Disponi tutte le righe riportate qui sotto come un elenco JSON di stringhe, una stringa per ogni riga, tralasciando le righe vuote. Lascia fuori dalla risposta le immagini.

╭─ Dati dell'esercizio

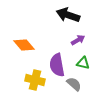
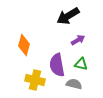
black arrow: moved 1 px down; rotated 50 degrees counterclockwise
orange diamond: rotated 55 degrees clockwise
green triangle: moved 2 px left, 1 px down
gray semicircle: rotated 28 degrees counterclockwise
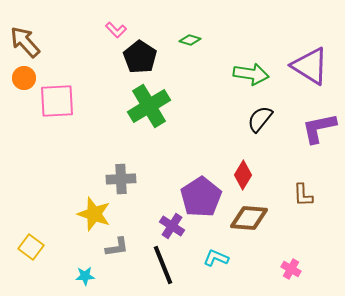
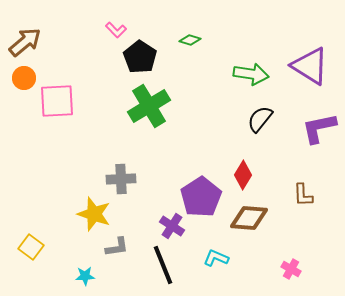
brown arrow: rotated 92 degrees clockwise
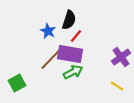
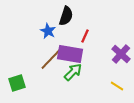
black semicircle: moved 3 px left, 4 px up
red line: moved 9 px right; rotated 16 degrees counterclockwise
purple cross: moved 3 px up; rotated 12 degrees counterclockwise
green arrow: rotated 18 degrees counterclockwise
green square: rotated 12 degrees clockwise
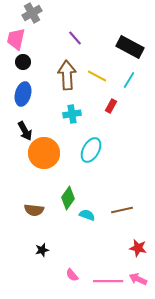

╰─

> Risposta completa:
[
  "black arrow: moved 1 px down; rotated 50 degrees counterclockwise",
  "orange diamond: rotated 55 degrees clockwise",
  "green triangle: moved 2 px left, 1 px down",
  "gray semicircle: rotated 28 degrees counterclockwise",
  "brown arrow: rotated 92 degrees clockwise",
  "black semicircle: moved 3 px left, 4 px up",
  "red line: moved 9 px right; rotated 16 degrees counterclockwise",
  "purple cross: moved 3 px up; rotated 12 degrees counterclockwise",
  "green arrow: rotated 18 degrees counterclockwise",
  "green square: rotated 12 degrees clockwise"
]